**Problem**
Below is a listing; retype exactly the line with "blue glue stick: 2 -> 5" and every line after it through the end, and only those, leaving out the pictures.

########################################

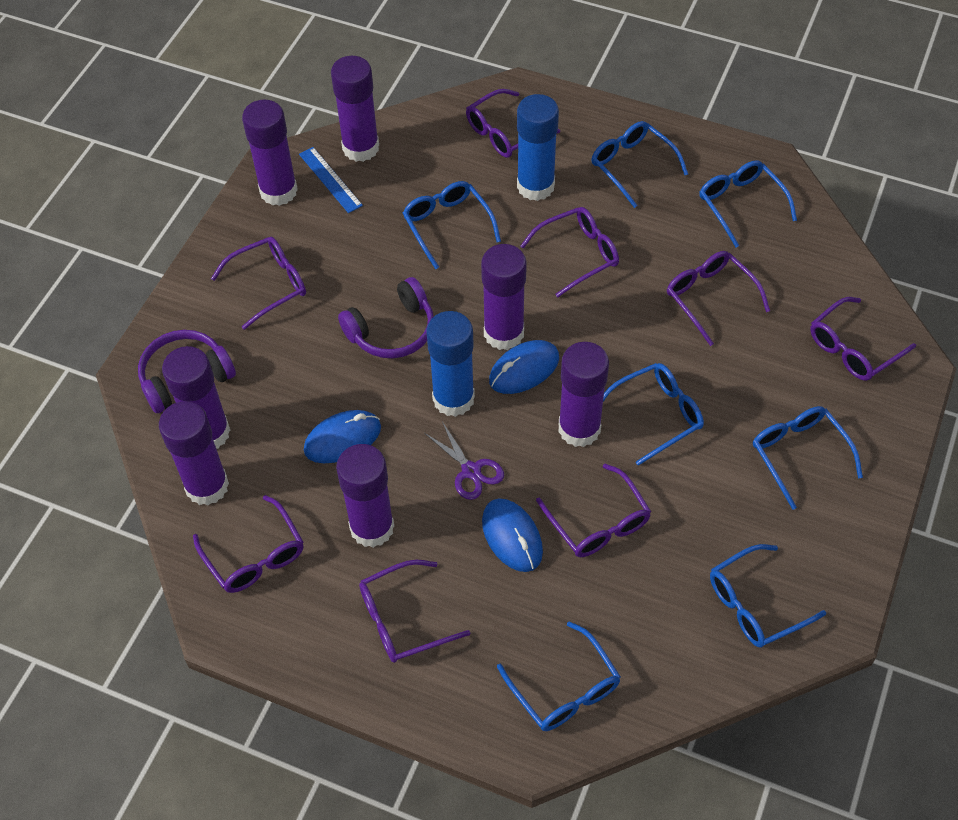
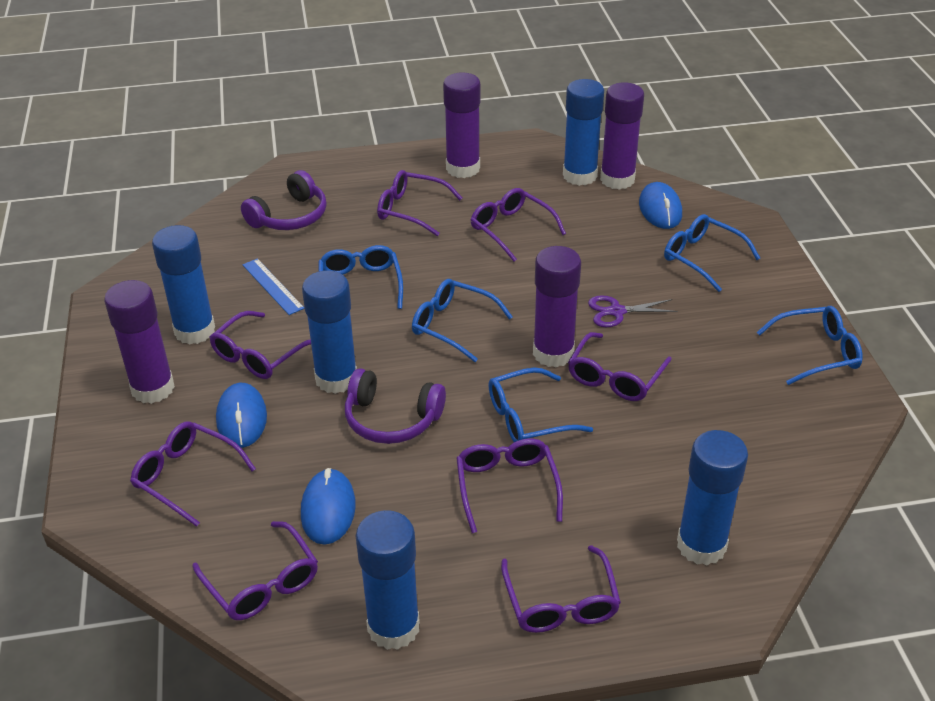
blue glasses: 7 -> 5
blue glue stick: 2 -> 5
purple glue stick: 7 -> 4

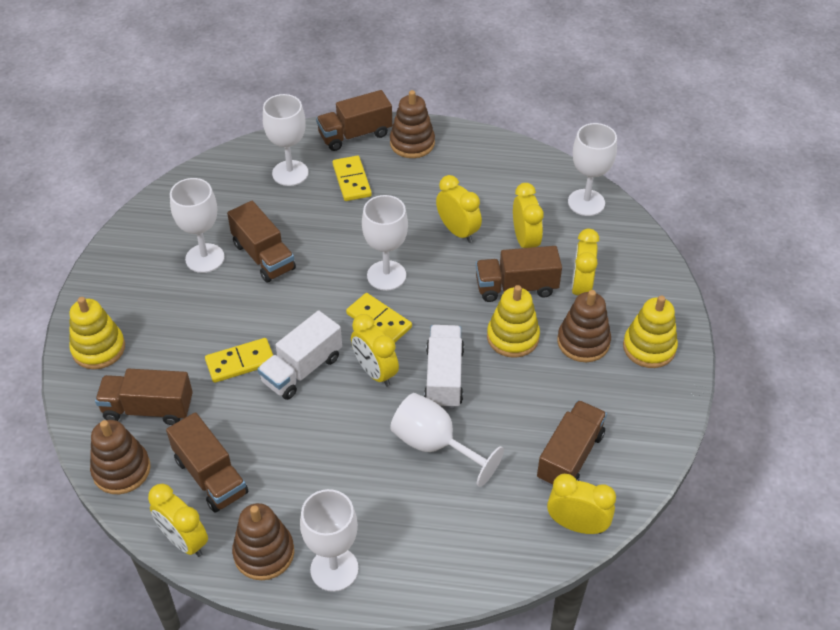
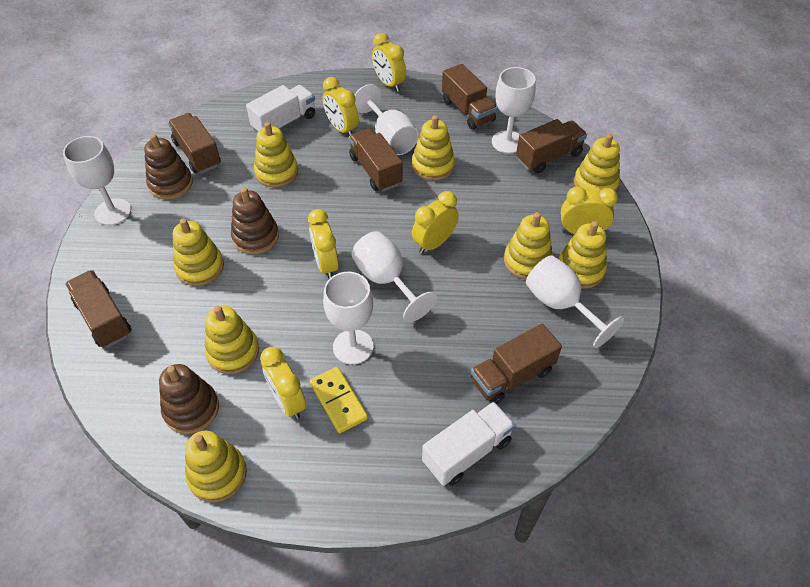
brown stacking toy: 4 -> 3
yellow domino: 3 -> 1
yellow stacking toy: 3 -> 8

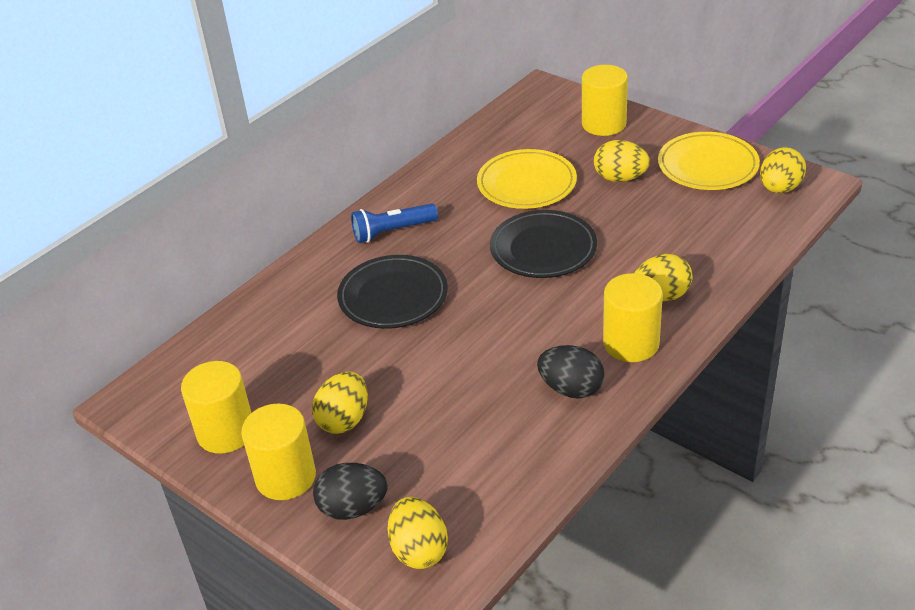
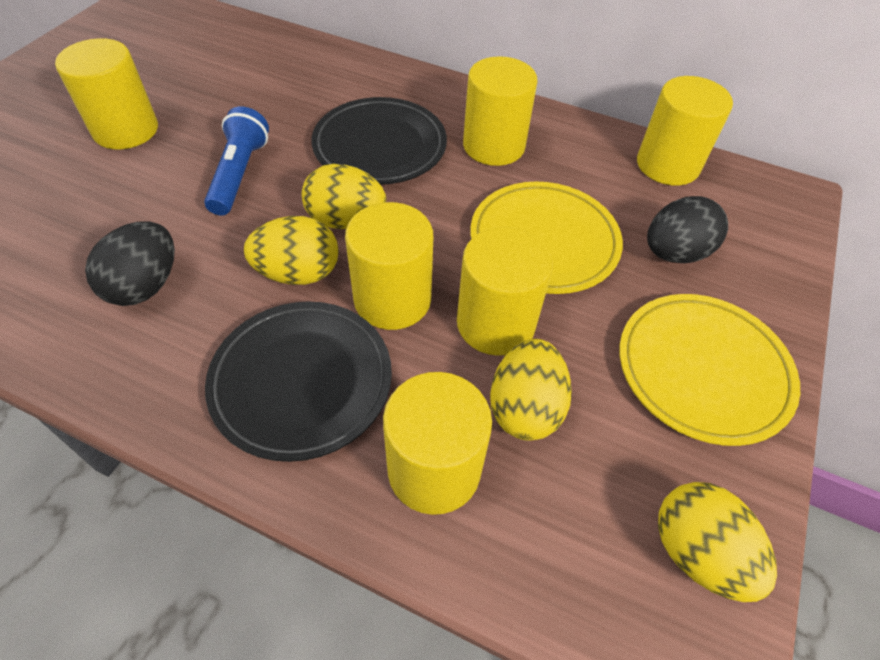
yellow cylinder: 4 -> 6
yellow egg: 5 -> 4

########################################

**Result of the task**
blue glue stick: 2 -> 5
purple glue stick: 7 -> 4

brown stacking toy: 4 -> 3
yellow domino: 3 -> 1
yellow stacking toy: 3 -> 8

yellow cylinder: 4 -> 6
yellow egg: 5 -> 4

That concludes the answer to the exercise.